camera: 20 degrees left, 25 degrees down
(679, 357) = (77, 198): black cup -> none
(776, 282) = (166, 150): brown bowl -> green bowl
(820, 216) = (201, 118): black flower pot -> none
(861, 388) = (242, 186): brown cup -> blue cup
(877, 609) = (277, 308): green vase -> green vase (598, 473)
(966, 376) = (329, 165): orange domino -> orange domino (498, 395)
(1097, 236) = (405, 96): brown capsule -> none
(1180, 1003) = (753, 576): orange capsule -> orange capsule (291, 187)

---

Task brief → For every line of the listing, produce an identical copy.

Exercise answer →
camera: 20 degrees left, 25 degrees down
(679, 357) = (77, 198): black cup -> none
(776, 282) = (166, 150): brown bowl -> green bowl
(820, 216) = (201, 118): black flower pot -> none
(861, 388) = (242, 186): brown cup -> blue cup
(877, 609) = (277, 308): green vase -> green vase (598, 473)
(966, 376) = (329, 165): orange domino -> orange domino (498, 395)
(1097, 236) = (405, 96): brown capsule -> none
(1180, 1003) = (753, 576): orange capsule -> orange capsule (291, 187)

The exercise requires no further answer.